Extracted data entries
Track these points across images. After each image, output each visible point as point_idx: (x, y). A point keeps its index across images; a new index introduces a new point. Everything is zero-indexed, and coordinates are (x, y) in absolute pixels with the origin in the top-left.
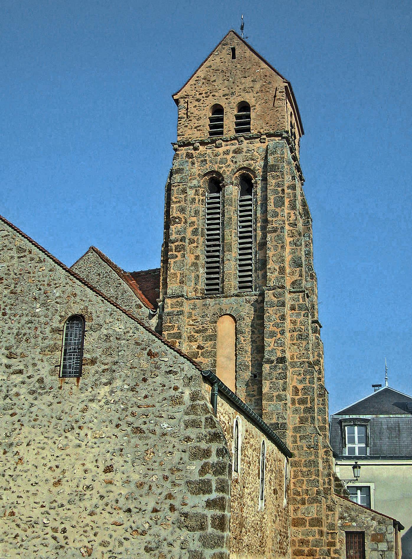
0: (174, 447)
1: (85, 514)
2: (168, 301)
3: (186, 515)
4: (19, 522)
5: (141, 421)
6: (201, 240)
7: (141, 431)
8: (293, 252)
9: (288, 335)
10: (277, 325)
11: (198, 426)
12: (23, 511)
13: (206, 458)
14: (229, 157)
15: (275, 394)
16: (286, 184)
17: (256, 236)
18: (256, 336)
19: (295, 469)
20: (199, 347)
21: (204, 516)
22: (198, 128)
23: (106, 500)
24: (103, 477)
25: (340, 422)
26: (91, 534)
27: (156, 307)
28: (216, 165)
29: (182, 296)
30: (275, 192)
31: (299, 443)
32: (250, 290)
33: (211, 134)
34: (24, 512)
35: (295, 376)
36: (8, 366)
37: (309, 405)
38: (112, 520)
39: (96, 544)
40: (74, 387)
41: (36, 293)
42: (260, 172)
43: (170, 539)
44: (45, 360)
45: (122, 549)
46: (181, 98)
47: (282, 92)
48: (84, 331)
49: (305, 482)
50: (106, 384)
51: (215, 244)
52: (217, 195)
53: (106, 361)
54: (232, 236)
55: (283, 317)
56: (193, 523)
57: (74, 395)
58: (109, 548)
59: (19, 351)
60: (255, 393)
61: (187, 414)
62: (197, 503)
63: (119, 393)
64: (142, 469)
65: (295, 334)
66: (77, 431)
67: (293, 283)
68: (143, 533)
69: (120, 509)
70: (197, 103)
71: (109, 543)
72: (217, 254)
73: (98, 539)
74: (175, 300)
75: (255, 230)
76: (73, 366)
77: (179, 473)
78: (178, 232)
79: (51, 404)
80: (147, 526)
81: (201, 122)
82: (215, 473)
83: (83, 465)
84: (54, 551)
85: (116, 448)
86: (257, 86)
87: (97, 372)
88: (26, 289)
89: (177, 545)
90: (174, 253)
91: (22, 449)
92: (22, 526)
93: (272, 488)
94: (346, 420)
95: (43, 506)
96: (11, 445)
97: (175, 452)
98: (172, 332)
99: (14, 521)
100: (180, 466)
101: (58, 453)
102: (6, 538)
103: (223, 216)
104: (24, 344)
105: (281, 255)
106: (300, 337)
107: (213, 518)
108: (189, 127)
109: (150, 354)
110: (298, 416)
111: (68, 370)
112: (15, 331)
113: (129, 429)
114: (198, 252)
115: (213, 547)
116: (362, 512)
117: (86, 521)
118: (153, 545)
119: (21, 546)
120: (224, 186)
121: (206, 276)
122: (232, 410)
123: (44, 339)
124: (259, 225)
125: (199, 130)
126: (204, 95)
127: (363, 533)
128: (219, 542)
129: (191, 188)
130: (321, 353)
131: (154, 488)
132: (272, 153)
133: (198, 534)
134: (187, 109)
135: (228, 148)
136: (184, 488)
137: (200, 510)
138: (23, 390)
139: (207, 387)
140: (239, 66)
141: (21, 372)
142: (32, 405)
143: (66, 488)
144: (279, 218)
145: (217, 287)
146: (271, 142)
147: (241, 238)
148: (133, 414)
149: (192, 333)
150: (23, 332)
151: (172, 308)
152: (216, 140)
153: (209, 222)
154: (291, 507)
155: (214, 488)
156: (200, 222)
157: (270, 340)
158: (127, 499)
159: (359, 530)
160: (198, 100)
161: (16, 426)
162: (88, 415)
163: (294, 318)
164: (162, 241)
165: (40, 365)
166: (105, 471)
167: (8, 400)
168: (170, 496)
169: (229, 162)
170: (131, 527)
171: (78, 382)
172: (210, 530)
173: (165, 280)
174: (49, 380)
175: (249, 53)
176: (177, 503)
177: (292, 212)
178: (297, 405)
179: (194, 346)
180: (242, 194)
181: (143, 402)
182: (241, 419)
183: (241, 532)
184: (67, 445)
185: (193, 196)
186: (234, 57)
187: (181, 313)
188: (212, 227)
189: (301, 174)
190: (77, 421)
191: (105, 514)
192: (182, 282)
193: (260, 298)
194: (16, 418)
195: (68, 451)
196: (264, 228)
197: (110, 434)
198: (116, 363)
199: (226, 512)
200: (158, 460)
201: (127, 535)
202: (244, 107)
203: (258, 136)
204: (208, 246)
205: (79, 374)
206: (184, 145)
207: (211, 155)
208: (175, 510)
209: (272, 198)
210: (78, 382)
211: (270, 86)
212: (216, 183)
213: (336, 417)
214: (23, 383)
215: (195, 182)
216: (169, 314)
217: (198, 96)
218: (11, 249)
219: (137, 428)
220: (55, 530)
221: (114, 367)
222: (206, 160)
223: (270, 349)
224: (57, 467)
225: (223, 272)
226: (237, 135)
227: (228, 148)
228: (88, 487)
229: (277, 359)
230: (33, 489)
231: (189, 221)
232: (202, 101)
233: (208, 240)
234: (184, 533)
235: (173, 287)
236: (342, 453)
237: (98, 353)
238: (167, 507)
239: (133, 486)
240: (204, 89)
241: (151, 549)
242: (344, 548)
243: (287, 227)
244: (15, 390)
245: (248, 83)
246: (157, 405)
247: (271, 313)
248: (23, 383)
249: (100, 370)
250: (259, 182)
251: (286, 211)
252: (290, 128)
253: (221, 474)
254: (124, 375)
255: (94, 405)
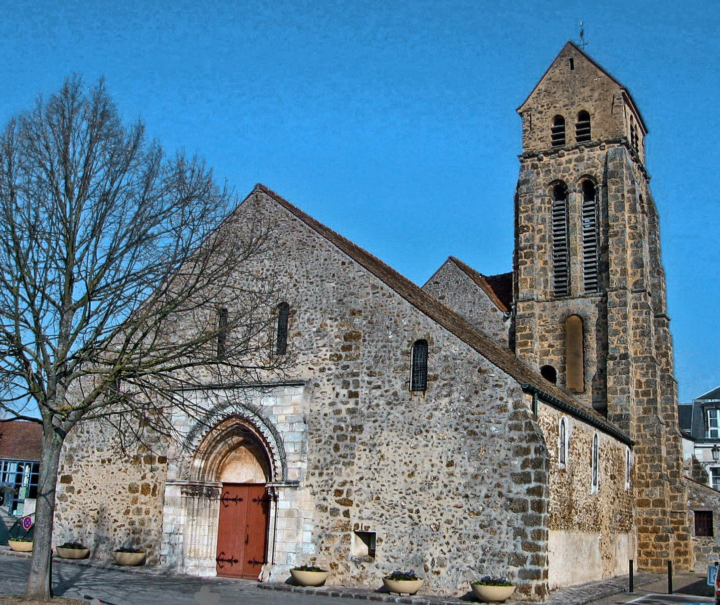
0: (501, 446)
1: (433, 499)
2: (520, 305)
3: (511, 500)
4: (384, 505)
5: (474, 426)
6: (549, 246)
7: (475, 434)
8: (634, 254)
9: (631, 332)
10: (619, 324)
11: (520, 430)
12: (385, 496)
13: (526, 455)
14: (571, 166)
15: (619, 388)
16: (626, 188)
17: (599, 240)
18: (601, 334)
19: (639, 455)
20: (550, 346)
21: (525, 501)
22: (542, 141)
23: (448, 488)
24: (446, 469)
25: (703, 406)
26: (438, 514)
27: (510, 310)
28: (560, 174)
29: (533, 299)
30: (615, 197)
31: (643, 432)
32: (595, 291)
33: (554, 144)
34: (386, 497)
35: (638, 371)
36: (369, 383)
37: (652, 397)
38: (454, 504)
39: (442, 522)
40: (421, 399)
41: (388, 323)
42: (601, 178)
43: (499, 519)
44: (397, 377)
45: (462, 526)
46: (524, 111)
47: (620, 99)
48: (428, 353)
49: (649, 467)
50: (446, 396)
51: (562, 250)
52: (562, 202)
53: (446, 377)
54: (577, 241)
55: (625, 317)
56: (517, 507)
57: (422, 405)
58: (453, 525)
59: (377, 370)
60: (601, 387)
61: (510, 419)
62: (519, 490)
63: (457, 404)
64: (476, 464)
65: (638, 331)
66: (425, 434)
67: (635, 284)
68: (478, 514)
69: (460, 495)
70: (539, 116)
71: (452, 521)
72: (564, 258)
73: (444, 518)
74: (526, 304)
75: (598, 234)
76: (420, 380)
77: (505, 467)
78: (527, 240)
79: (404, 413)
80: (481, 508)
81: (544, 134)
82: (533, 467)
83: (431, 460)
84: (411, 527)
85: (456, 447)
86: (596, 95)
87: (438, 386)
88: (380, 320)
89: (505, 523)
90: (524, 259)
91: (383, 449)
92: (386, 507)
93: (609, 474)
94: (708, 404)
95: (400, 493)
96: (375, 445)
97: (502, 450)
98: (524, 333)
99: (379, 504)
100: (506, 462)
101: (410, 451)
102: (374, 517)
103: (568, 222)
104: (380, 364)
105: (623, 258)
106: (643, 334)
107: (533, 502)
108: (533, 139)
109: (480, 371)
110: (641, 407)
111: (416, 385)
112: (373, 354)
113: (465, 432)
114: (547, 258)
115: (532, 525)
116: (710, 494)
117: (434, 505)
118: (486, 523)
119: (386, 522)
120: (568, 194)
121: (554, 279)
122: (556, 412)
123: (397, 360)
124: (601, 229)
125: (543, 141)
126: (546, 107)
127: (711, 512)
128: (537, 521)
129: (537, 197)
130: (669, 345)
131: (486, 479)
132: (612, 160)
133: (520, 515)
134: (531, 122)
135: (570, 156)
136: (509, 479)
137: (522, 496)
138: (382, 402)
139: (528, 397)
140: (577, 76)
141: (379, 387)
142: (389, 414)
143: (418, 479)
144: (620, 222)
145: (565, 289)
146: (610, 149)
147: (585, 242)
148: (468, 420)
149: (543, 333)
150: (380, 355)
151: (523, 311)
152: (559, 150)
153: (555, 228)
154: (636, 490)
155: (533, 479)
156: (547, 229)
157: (613, 338)
158: (465, 487)
159: (707, 509)
160: (541, 113)
161: (378, 430)
162: (432, 420)
163: (636, 317)
164: (513, 248)
165: (394, 381)
166: (448, 466)
167: (371, 410)
168: (498, 485)
169: (572, 170)
170: (469, 509)
171: (424, 394)
172: (530, 512)
173: (516, 285)
174: (401, 393)
175: (586, 63)
176: (504, 491)
177: (633, 215)
178: (641, 397)
179: (546, 344)
180: (586, 200)
181: (476, 410)
182: (567, 418)
183: (570, 513)
184: (417, 445)
185: (539, 205)
186: (572, 68)
187: (532, 315)
188: (558, 233)
189: (646, 172)
190: (424, 426)
191: (448, 499)
192: (532, 287)
193: (604, 299)
194: (377, 424)
195: (418, 450)
196: (606, 232)
197: (451, 436)
198: (453, 379)
199: (543, 498)
200: (488, 456)
201: (466, 515)
202: (584, 115)
203: (599, 144)
204: (555, 251)
205: (424, 389)
206: (530, 157)
207: (554, 164)
208: (502, 496)
209: (612, 203)
210: (424, 394)
211: (608, 93)
212: (560, 190)
213: (697, 401)
214: (382, 396)
215: (540, 191)
216: (521, 317)
217: (540, 109)
218: (367, 287)
219: (471, 431)
220: (411, 511)
221: (452, 382)
222: (550, 170)
223: (613, 346)
224: (411, 462)
225: (570, 275)
226: (578, 144)
227: (570, 156)
228: (435, 478)
229: (620, 356)
230: (392, 480)
231: (536, 229)
232: (544, 114)
233: (555, 246)
234: (510, 515)
235: (524, 291)
236: (705, 436)
237: (439, 372)
238: (496, 494)
239: (469, 477)
240: (545, 101)
241: (485, 526)
242: (693, 526)
243: (628, 230)
244: (375, 402)
245: (586, 91)
246: (487, 412)
247: (614, 312)
248: (382, 396)
249: (441, 384)
250: (600, 188)
251: (627, 215)
252: (629, 131)
253: (538, 467)
254: (460, 388)
255: (437, 414)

[INSTRUCTIONS FOR THE TASK] Duplicate the lines above, starting with the first line and going on through the line with "10: (277, 325)", both included. Leave the pictures out of your copy.

[TASK RESULT]
Track these points across images. After each image, output each visible point as point_idx: (x, y). A point keeps its index across images; a new index introduces a new point. Everything is zero-indexed, and coordinates are (x, y) in absolute pixels with the origin in the top-left.
0: (174, 447)
1: (85, 514)
2: (168, 301)
3: (186, 515)
4: (19, 522)
5: (141, 421)
6: (201, 240)
7: (141, 431)
8: (293, 252)
9: (288, 335)
10: (277, 325)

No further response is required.